BEGIN Entries supplied
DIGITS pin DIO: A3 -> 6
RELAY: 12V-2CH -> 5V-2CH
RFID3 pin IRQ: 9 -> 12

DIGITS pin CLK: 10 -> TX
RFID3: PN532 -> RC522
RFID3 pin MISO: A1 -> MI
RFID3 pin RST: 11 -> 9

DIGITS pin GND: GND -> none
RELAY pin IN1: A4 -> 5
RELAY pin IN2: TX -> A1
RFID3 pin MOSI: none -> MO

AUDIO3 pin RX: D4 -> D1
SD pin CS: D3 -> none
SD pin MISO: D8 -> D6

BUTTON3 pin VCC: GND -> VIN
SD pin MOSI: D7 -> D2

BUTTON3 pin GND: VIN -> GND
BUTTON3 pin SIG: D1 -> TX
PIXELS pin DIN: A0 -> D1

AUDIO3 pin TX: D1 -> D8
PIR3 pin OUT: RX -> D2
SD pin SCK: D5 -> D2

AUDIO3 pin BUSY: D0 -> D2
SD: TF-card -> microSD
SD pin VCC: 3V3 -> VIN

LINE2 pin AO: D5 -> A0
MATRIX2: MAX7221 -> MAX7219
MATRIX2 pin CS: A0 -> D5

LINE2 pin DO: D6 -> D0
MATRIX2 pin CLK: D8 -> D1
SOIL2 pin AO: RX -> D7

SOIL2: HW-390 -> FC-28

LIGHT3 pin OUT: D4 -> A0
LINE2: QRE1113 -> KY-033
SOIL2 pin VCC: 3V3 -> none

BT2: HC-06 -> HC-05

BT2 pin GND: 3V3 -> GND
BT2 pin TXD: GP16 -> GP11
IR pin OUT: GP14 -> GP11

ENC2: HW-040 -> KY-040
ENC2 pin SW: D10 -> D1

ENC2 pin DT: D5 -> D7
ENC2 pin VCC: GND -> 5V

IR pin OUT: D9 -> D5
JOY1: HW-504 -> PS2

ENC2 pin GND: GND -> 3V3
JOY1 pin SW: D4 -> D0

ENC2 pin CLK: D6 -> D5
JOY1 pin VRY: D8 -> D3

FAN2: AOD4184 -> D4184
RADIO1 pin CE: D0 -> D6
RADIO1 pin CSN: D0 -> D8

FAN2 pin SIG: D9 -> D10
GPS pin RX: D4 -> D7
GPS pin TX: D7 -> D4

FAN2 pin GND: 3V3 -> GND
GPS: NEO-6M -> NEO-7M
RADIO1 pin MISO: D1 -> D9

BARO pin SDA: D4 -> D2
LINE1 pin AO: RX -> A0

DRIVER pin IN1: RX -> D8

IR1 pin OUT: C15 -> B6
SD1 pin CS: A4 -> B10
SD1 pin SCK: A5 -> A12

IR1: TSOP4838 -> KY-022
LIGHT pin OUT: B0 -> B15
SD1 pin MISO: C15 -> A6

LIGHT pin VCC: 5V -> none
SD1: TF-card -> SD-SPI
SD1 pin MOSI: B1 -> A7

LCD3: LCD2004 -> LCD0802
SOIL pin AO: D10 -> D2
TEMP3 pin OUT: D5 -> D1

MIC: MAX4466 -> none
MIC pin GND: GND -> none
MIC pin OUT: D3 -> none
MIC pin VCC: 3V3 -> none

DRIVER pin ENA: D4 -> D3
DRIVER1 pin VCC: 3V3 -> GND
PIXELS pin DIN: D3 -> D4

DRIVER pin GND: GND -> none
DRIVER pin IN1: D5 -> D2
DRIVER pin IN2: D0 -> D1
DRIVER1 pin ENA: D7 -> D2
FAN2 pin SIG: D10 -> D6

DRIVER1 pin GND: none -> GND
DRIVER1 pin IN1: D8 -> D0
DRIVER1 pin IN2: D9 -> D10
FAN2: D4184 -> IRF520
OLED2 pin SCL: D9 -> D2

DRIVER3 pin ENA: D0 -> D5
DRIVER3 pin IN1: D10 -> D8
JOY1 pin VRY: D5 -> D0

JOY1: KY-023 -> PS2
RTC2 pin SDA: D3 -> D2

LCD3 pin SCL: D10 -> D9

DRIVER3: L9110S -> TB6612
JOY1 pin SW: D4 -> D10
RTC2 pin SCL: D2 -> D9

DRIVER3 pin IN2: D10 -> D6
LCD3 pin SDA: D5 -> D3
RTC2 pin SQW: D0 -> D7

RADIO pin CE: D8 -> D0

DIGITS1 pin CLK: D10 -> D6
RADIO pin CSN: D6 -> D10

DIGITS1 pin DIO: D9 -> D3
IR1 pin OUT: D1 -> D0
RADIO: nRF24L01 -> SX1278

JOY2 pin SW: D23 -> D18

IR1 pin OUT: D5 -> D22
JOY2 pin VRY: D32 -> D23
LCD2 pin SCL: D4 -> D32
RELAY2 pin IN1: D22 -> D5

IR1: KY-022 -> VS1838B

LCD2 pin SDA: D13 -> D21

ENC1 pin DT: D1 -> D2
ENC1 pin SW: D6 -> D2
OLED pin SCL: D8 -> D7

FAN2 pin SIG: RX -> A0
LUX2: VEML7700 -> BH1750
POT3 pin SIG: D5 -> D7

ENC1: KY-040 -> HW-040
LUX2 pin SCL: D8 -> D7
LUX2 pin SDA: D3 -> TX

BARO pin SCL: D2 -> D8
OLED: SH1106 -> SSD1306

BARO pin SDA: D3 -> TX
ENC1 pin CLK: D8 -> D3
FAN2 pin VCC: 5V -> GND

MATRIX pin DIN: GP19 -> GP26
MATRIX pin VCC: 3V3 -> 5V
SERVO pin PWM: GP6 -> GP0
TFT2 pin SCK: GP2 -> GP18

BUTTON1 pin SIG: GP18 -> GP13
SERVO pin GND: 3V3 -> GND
END Entries supplied
Restate, word for word and with nothing added, the lines from the beginning of the records above through the line that contains "DRIVER pin IN1: RX -> D8".

DIGITS pin DIO: A3 -> 6
RELAY: 12V-2CH -> 5V-2CH
RFID3 pin IRQ: 9 -> 12

DIGITS pin CLK: 10 -> TX
RFID3: PN532 -> RC522
RFID3 pin MISO: A1 -> MI
RFID3 pin RST: 11 -> 9

DIGITS pin GND: GND -> none
RELAY pin IN1: A4 -> 5
RELAY pin IN2: TX -> A1
RFID3 pin MOSI: none -> MO

AUDIO3 pin RX: D4 -> D1
SD pin CS: D3 -> none
SD pin MISO: D8 -> D6

BUTTON3 pin VCC: GND -> VIN
SD pin MOSI: D7 -> D2

BUTTON3 pin GND: VIN -> GND
BUTTON3 pin SIG: D1 -> TX
PIXELS pin DIN: A0 -> D1

AUDIO3 pin TX: D1 -> D8
PIR3 pin OUT: RX -> D2
SD pin SCK: D5 -> D2

AUDIO3 pin BUSY: D0 -> D2
SD: TF-card -> microSD
SD pin VCC: 3V3 -> VIN

LINE2 pin AO: D5 -> A0
MATRIX2: MAX7221 -> MAX7219
MATRIX2 pin CS: A0 -> D5

LINE2 pin DO: D6 -> D0
MATRIX2 pin CLK: D8 -> D1
SOIL2 pin AO: RX -> D7

SOIL2: HW-390 -> FC-28

LIGHT3 pin OUT: D4 -> A0
LINE2: QRE1113 -> KY-033
SOIL2 pin VCC: 3V3 -> none

BT2: HC-06 -> HC-05

BT2 pin GND: 3V3 -> GND
BT2 pin TXD: GP16 -> GP11
IR pin OUT: GP14 -> GP11

ENC2: HW-040 -> KY-040
ENC2 pin SW: D10 -> D1

ENC2 pin DT: D5 -> D7
ENC2 pin VCC: GND -> 5V

IR pin OUT: D9 -> D5
JOY1: HW-504 -> PS2

ENC2 pin GND: GND -> 3V3
JOY1 pin SW: D4 -> D0

ENC2 pin CLK: D6 -> D5
JOY1 pin VRY: D8 -> D3

FAN2: AOD4184 -> D4184
RADIO1 pin CE: D0 -> D6
RADIO1 pin CSN: D0 -> D8

FAN2 pin SIG: D9 -> D10
GPS pin RX: D4 -> D7
GPS pin TX: D7 -> D4

FAN2 pin GND: 3V3 -> GND
GPS: NEO-6M -> NEO-7M
RADIO1 pin MISO: D1 -> D9

BARO pin SDA: D4 -> D2
LINE1 pin AO: RX -> A0

DRIVER pin IN1: RX -> D8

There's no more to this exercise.